§ **Exercise details**
A complete answer lists every line of the material where the string "PENCIL" occurs.

§ **Entries supplied**
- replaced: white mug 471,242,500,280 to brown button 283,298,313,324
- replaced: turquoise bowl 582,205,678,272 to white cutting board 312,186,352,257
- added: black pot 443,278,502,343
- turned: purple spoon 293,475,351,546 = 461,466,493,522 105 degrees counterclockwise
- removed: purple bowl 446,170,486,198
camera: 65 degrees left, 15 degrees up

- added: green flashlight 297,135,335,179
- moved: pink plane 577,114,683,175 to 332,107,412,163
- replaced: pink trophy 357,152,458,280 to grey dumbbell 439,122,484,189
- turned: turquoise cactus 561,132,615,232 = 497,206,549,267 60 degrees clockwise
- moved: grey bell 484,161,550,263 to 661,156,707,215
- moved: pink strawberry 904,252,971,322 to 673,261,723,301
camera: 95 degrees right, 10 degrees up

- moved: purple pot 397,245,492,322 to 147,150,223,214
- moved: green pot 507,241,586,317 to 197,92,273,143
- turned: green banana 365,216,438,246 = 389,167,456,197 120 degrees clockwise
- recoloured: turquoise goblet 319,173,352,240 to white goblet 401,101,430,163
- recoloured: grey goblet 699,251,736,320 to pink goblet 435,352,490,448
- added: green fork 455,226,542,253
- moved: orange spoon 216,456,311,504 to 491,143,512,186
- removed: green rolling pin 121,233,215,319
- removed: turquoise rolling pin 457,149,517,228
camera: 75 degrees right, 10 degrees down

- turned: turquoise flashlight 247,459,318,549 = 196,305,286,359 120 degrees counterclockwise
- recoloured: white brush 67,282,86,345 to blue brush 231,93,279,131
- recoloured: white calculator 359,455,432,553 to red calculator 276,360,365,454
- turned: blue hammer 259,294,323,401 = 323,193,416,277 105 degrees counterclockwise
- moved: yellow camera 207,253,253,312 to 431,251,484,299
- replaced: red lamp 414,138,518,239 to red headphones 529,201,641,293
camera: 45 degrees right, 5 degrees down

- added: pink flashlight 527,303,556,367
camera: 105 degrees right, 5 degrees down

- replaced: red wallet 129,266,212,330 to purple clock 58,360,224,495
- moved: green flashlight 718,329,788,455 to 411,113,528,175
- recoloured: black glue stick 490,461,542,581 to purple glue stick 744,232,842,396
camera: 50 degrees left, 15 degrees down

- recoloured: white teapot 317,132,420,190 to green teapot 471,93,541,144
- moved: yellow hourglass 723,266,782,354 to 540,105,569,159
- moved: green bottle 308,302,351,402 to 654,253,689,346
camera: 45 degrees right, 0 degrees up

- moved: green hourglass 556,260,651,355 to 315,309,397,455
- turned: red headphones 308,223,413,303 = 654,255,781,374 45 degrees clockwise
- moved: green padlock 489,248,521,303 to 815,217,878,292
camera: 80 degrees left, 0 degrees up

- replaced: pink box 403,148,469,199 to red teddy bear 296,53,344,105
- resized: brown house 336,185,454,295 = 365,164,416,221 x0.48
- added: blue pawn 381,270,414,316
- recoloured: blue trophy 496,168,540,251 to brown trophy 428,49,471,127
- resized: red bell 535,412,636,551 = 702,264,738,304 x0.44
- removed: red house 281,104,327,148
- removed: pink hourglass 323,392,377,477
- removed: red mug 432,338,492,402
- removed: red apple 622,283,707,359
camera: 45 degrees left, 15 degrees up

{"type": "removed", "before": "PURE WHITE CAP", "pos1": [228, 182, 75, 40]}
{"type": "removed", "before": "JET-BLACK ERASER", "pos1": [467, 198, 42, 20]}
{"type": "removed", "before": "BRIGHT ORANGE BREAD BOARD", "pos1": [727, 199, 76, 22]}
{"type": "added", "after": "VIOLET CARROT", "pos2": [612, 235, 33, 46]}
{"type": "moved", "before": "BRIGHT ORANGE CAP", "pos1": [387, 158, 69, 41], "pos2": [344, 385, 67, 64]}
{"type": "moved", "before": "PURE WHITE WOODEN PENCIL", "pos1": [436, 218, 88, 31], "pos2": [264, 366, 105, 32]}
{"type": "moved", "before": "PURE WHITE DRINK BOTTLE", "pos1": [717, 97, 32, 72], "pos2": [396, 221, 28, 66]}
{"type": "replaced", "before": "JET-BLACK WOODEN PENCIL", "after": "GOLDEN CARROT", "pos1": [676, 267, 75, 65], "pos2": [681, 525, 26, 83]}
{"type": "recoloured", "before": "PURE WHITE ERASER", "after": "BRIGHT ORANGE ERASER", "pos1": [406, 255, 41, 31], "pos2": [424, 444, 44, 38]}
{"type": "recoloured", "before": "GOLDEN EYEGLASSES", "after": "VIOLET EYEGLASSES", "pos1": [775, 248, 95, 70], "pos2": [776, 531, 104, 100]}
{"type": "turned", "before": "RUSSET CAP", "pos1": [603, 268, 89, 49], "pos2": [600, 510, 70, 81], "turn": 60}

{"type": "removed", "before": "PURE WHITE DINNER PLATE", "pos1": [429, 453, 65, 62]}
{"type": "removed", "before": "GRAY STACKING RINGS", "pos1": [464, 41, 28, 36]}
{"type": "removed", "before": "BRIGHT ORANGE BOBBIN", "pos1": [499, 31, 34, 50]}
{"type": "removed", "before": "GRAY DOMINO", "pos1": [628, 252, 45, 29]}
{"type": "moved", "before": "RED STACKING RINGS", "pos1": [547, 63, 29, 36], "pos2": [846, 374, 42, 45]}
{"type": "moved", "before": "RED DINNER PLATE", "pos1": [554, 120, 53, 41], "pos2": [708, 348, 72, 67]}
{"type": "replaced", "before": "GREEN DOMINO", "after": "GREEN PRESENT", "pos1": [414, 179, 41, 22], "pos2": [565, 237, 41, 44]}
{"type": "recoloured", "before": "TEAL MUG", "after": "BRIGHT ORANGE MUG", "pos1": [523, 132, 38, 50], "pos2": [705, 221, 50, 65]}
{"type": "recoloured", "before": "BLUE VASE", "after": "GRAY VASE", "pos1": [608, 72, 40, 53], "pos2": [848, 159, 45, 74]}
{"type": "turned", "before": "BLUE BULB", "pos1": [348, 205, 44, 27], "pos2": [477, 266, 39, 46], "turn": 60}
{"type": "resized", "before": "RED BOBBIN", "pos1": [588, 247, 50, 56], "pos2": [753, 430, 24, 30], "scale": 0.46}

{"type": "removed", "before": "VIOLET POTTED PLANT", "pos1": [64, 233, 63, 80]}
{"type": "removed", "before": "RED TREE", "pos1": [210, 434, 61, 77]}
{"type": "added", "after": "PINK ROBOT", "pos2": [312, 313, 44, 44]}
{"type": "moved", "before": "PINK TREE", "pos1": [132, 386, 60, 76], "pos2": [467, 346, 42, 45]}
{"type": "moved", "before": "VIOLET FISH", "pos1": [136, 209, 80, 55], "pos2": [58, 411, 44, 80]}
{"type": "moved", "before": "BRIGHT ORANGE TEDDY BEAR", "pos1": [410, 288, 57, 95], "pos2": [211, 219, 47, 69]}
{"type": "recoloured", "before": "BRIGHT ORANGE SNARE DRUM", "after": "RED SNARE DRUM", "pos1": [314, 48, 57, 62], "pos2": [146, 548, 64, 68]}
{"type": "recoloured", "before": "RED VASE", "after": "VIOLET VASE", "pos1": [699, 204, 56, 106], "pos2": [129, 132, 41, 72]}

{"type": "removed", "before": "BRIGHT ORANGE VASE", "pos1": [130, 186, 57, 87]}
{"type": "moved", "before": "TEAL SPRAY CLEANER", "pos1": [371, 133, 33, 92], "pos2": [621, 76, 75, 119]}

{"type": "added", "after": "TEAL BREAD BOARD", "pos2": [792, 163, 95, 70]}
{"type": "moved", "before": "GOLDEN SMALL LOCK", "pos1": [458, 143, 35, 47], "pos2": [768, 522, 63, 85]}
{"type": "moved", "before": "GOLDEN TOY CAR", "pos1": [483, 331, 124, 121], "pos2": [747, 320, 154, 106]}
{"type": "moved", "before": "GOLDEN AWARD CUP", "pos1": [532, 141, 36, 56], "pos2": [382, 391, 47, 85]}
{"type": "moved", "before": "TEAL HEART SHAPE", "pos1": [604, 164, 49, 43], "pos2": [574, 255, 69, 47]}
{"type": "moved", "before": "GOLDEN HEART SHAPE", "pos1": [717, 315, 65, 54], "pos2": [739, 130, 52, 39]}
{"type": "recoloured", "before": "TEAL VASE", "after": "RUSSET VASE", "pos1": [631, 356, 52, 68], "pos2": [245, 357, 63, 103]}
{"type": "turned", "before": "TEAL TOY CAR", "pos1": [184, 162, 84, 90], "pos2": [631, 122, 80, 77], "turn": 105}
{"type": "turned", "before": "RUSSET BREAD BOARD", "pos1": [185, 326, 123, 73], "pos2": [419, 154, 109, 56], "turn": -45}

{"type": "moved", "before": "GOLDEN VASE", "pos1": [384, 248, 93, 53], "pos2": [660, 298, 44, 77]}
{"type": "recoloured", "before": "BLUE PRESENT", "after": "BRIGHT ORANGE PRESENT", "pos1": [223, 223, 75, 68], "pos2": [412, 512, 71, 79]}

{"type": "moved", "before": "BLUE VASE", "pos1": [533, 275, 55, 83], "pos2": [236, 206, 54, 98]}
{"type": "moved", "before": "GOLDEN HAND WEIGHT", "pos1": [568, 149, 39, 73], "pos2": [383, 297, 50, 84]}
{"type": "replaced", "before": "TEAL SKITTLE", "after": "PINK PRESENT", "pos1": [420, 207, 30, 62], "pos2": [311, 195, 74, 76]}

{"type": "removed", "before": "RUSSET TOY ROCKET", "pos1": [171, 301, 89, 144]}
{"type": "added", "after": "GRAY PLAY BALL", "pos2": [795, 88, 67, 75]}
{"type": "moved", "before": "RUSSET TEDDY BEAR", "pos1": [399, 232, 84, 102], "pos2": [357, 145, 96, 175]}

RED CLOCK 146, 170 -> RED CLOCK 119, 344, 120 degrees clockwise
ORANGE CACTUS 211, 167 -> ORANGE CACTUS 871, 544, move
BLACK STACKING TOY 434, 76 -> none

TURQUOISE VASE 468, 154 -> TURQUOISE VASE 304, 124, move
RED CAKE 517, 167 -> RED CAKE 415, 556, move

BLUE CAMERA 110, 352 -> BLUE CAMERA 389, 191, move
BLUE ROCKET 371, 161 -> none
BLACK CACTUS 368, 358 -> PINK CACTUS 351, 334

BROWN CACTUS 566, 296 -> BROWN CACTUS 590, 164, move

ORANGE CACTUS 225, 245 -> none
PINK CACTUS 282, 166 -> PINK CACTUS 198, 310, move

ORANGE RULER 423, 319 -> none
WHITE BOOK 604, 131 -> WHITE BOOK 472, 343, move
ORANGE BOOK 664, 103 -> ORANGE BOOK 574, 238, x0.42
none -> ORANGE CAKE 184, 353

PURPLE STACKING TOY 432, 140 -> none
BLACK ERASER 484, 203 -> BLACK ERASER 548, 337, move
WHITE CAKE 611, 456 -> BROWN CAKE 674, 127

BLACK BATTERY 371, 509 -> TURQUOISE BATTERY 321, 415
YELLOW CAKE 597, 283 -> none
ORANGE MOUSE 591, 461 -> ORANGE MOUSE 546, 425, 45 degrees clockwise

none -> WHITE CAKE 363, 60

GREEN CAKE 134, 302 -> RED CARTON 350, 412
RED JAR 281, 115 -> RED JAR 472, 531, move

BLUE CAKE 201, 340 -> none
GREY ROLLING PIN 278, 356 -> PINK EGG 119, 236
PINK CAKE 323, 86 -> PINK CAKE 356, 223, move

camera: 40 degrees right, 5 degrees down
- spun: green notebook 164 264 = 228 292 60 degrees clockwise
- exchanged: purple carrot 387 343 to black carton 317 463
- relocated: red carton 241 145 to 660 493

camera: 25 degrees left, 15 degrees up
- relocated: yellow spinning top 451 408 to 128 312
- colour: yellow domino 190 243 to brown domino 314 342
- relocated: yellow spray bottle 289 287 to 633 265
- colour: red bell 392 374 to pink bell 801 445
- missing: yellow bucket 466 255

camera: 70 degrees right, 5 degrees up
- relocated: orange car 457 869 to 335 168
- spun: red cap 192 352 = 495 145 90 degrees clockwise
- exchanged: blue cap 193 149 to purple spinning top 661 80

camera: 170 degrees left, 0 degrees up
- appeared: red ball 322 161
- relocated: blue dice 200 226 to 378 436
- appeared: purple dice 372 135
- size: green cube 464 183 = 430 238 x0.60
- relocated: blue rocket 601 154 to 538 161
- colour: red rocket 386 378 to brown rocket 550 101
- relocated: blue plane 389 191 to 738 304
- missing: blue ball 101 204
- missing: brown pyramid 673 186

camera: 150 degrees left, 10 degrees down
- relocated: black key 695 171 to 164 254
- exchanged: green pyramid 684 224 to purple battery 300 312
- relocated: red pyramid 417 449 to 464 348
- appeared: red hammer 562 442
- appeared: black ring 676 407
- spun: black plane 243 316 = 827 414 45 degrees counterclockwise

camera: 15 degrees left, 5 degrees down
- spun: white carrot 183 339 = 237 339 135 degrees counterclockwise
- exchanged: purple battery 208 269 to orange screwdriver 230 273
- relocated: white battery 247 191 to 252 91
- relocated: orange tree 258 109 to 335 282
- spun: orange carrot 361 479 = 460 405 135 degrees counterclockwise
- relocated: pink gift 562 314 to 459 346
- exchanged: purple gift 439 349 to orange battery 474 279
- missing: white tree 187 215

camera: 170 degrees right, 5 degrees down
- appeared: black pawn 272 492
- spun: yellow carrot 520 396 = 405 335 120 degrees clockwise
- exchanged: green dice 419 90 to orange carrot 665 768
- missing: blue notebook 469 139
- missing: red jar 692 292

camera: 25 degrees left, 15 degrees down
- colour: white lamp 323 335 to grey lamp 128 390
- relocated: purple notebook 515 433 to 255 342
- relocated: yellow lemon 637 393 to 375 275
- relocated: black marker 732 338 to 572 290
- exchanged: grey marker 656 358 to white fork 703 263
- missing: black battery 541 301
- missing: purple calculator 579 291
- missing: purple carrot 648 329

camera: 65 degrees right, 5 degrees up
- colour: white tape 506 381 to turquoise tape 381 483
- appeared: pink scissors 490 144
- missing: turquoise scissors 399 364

§ **Output for this exercise**
{"type": "moved", "before": "PURE WHITE WOODEN PENCIL", "pos1": [436, 218, 88, 31], "pos2": [264, 366, 105, 32]}
{"type": "replaced", "before": "JET-BLACK WOODEN PENCIL", "after": "GOLDEN CARROT", "pos1": [676, 267, 75, 65], "pos2": [681, 525, 26, 83]}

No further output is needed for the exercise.